--- WHAT YOU WILL DO ---
The answer must give back every line of the data exactly, with no pictures.

[Object tracking records]
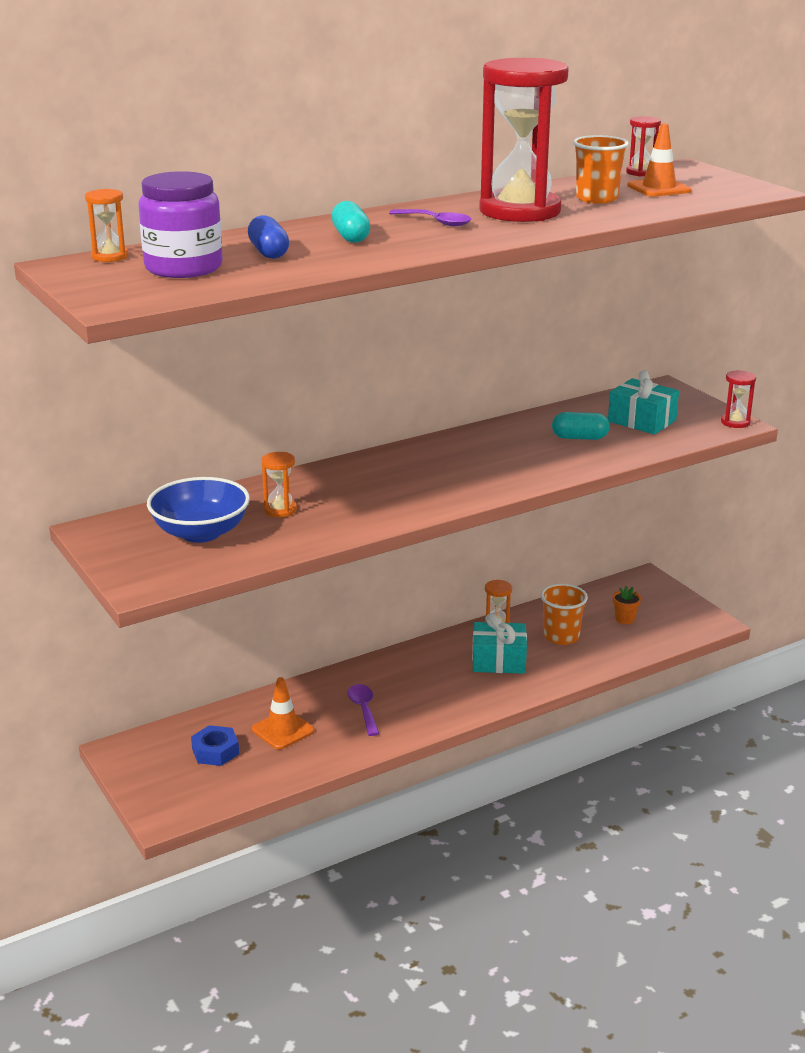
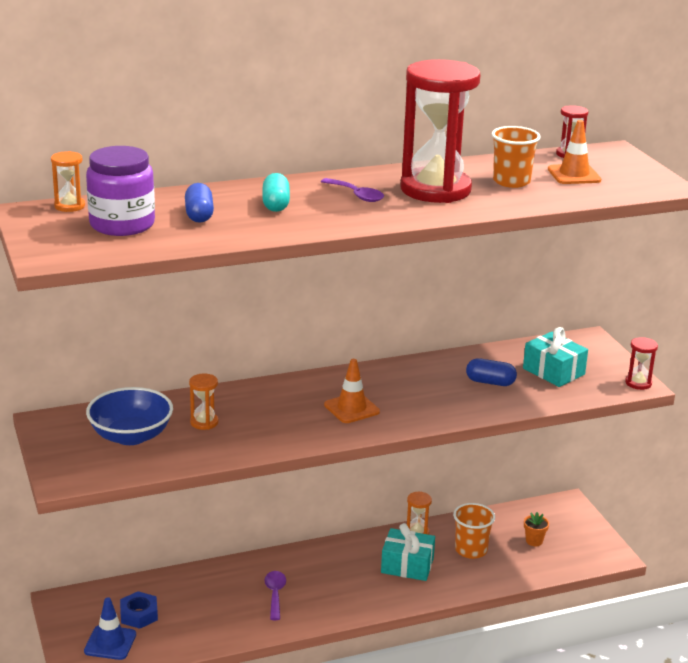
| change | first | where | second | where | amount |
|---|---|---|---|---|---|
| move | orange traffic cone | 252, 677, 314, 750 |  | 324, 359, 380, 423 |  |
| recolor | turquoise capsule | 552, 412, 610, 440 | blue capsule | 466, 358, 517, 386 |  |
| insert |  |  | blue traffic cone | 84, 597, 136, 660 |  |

--- ANSWER SPACE ---
| change | first | where | second | where | amount |
|---|---|---|---|---|---|
| move | orange traffic cone | 252, 677, 314, 750 |  | 324, 359, 380, 423 |  |
| recolor | turquoise capsule | 552, 412, 610, 440 | blue capsule | 466, 358, 517, 386 |  |
| insert |  |  | blue traffic cone | 84, 597, 136, 660 |  |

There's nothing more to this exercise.